### Provided records
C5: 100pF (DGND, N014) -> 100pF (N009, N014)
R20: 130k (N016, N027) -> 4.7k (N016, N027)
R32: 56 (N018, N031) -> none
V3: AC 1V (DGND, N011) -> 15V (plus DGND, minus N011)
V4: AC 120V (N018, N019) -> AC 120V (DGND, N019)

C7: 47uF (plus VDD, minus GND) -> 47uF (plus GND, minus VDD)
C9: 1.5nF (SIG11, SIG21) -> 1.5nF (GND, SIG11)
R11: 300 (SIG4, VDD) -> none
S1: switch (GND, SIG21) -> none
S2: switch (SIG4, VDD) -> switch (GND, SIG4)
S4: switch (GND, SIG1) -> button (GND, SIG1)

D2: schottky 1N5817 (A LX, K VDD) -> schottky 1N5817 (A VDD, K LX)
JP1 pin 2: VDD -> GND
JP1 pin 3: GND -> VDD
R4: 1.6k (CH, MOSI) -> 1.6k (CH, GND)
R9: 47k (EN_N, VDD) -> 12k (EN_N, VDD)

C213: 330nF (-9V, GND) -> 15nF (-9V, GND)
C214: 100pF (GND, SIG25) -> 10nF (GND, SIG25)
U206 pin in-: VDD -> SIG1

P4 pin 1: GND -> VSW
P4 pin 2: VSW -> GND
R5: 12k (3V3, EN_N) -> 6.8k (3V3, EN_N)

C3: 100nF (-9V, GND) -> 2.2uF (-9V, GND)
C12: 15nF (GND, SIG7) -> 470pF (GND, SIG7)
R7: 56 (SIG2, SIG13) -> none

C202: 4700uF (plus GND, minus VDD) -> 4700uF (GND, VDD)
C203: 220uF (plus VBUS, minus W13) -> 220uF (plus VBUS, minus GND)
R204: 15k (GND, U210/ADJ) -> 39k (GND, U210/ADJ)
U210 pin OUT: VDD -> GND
######
### Prompt
Retype the line containing "R4: 1.6k (CH, MOSI) -> 1.6k (CH, GND)" and all the lines after it, ending with the final line of the material, exactly.

### Worked solution
R4: 1.6k (CH, MOSI) -> 1.6k (CH, GND)
R9: 47k (EN_N, VDD) -> 12k (EN_N, VDD)

C213: 330nF (-9V, GND) -> 15nF (-9V, GND)
C214: 100pF (GND, SIG25) -> 10nF (GND, SIG25)
U206 pin in-: VDD -> SIG1

P4 pin 1: GND -> VSW
P4 pin 2: VSW -> GND
R5: 12k (3V3, EN_N) -> 6.8k (3V3, EN_N)

C3: 100nF (-9V, GND) -> 2.2uF (-9V, GND)
C12: 15nF (GND, SIG7) -> 470pF (GND, SIG7)
R7: 56 (SIG2, SIG13) -> none

C202: 4700uF (plus GND, minus VDD) -> 4700uF (GND, VDD)
C203: 220uF (plus VBUS, minus W13) -> 220uF (plus VBUS, minus GND)
R204: 15k (GND, U210/ADJ) -> 39k (GND, U210/ADJ)
U210 pin OUT: VDD -> GND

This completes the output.